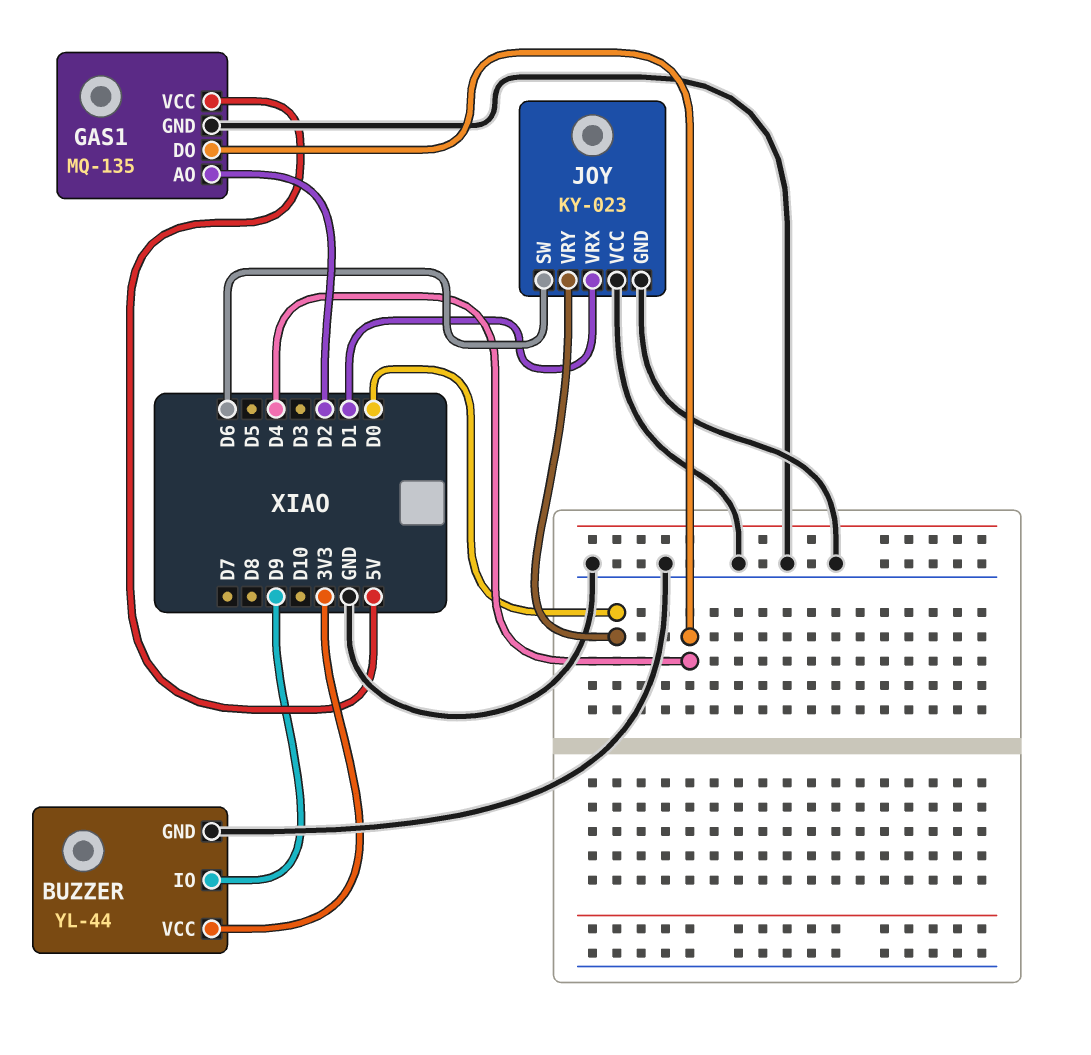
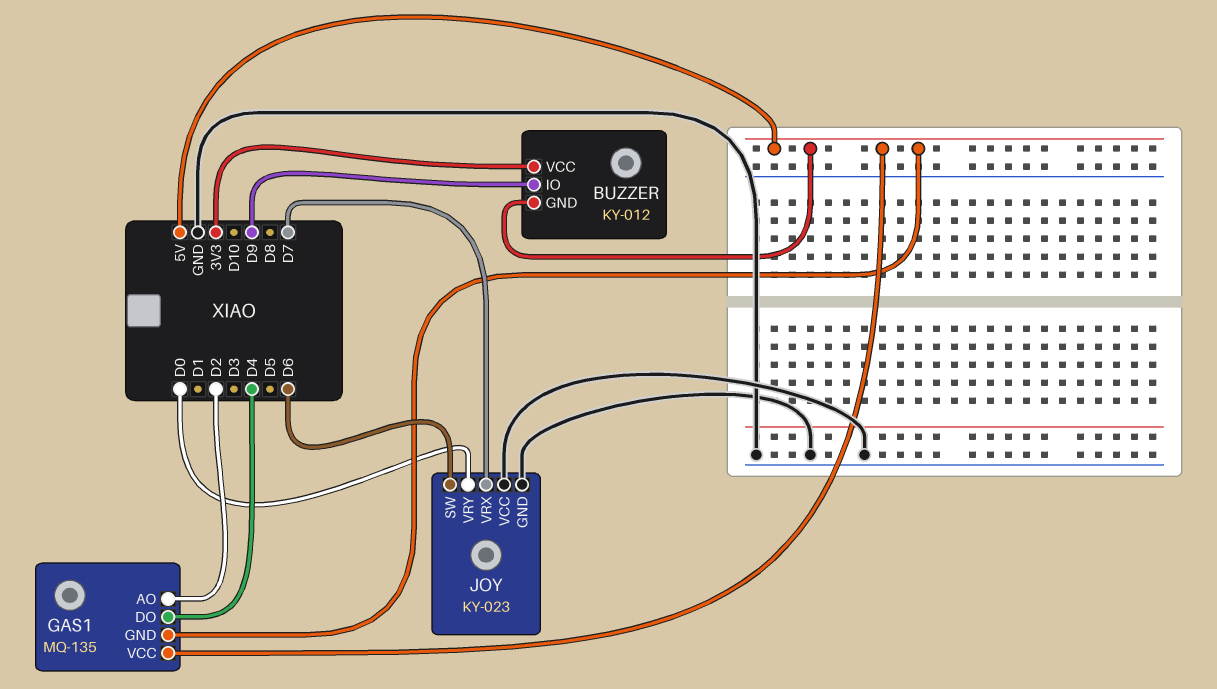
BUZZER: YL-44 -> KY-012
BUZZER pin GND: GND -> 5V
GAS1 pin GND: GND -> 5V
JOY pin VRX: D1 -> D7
...
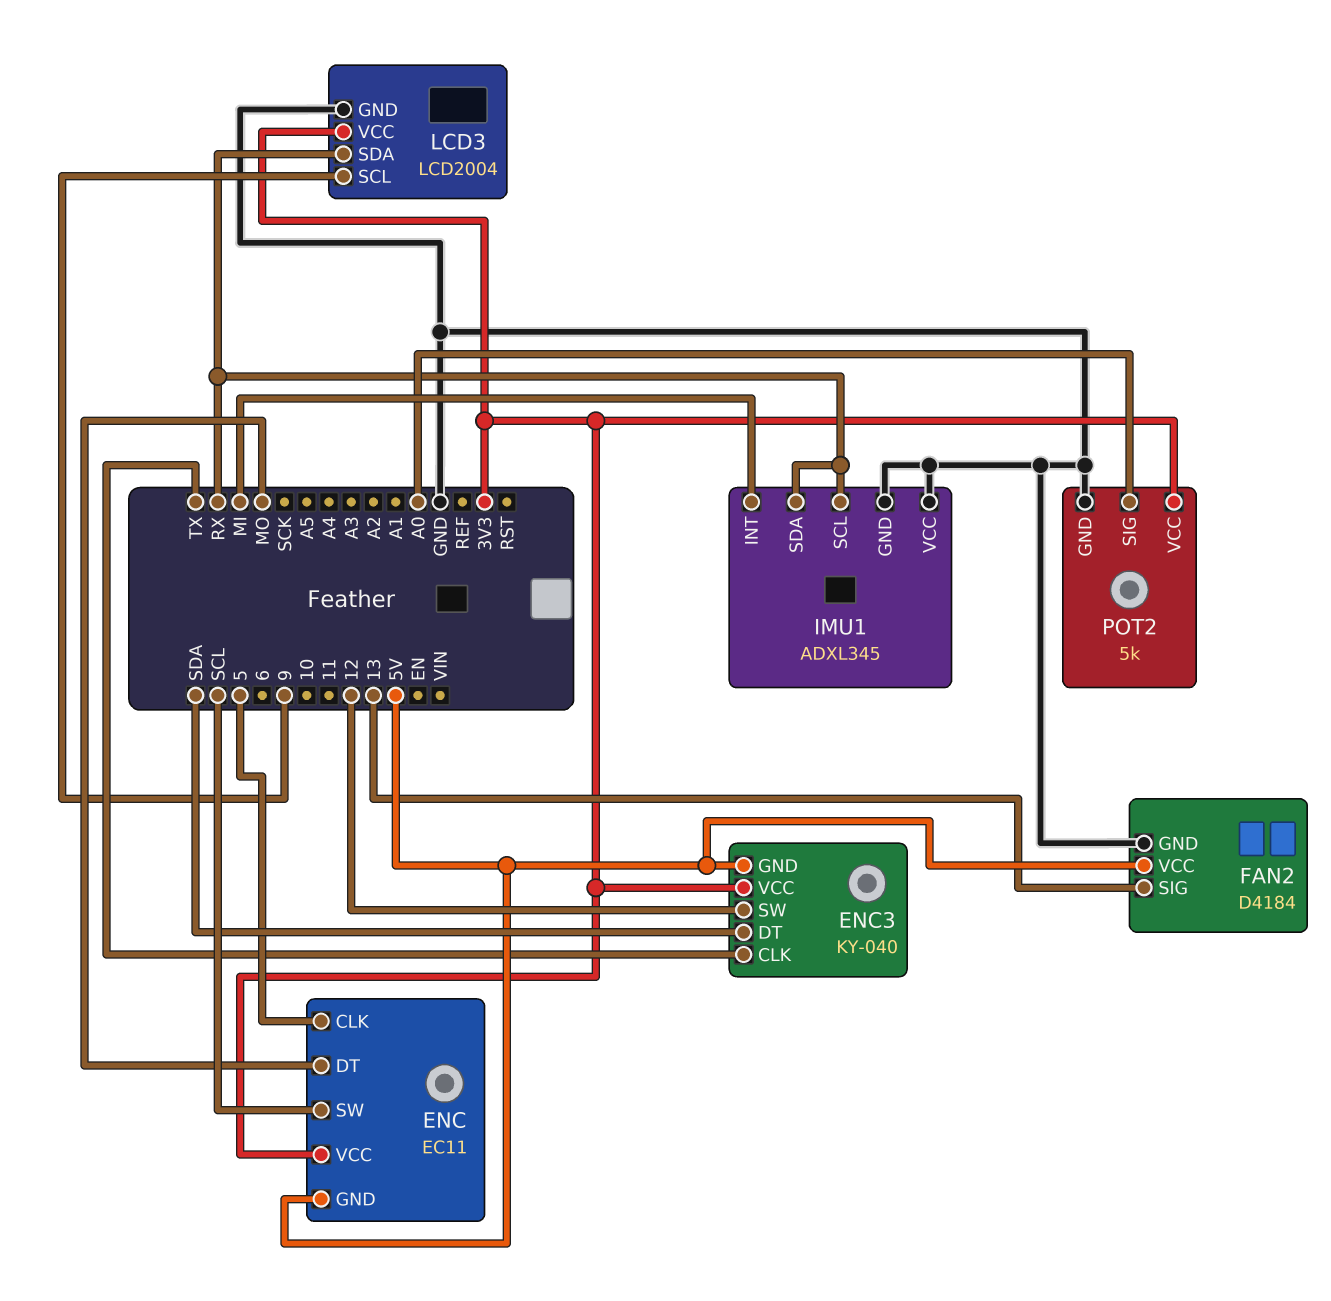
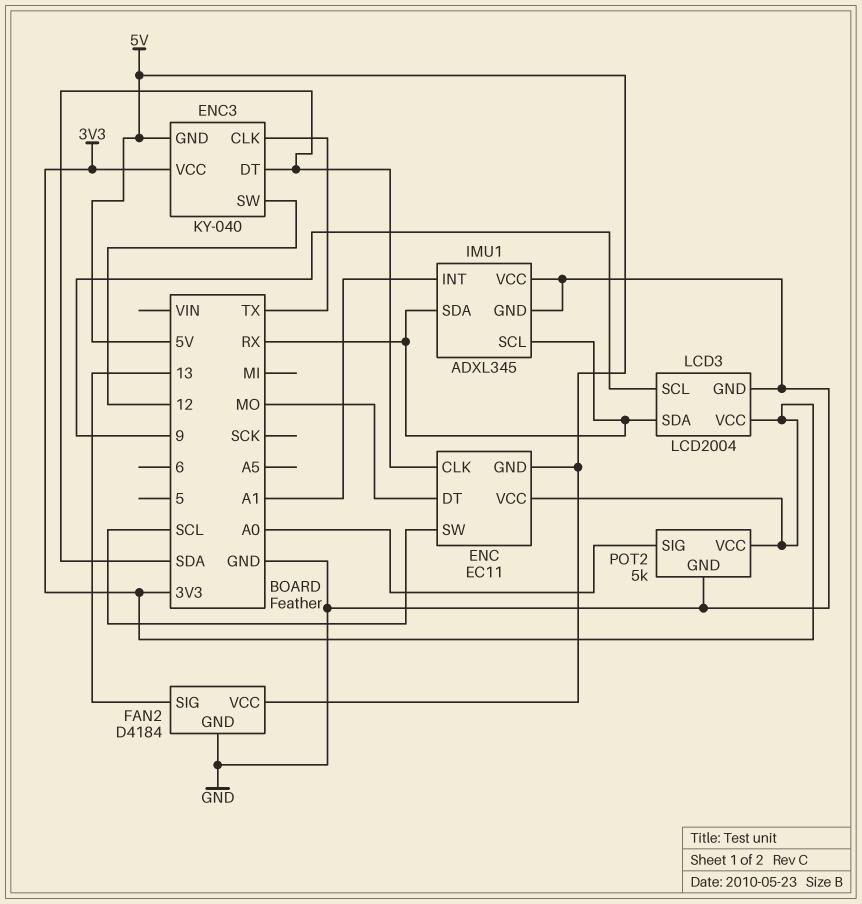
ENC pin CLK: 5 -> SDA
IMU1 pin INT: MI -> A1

• Task statement
Throughout the material, how many lines contain the string "BUZZER"? Answer with the number alone.

• Task output
2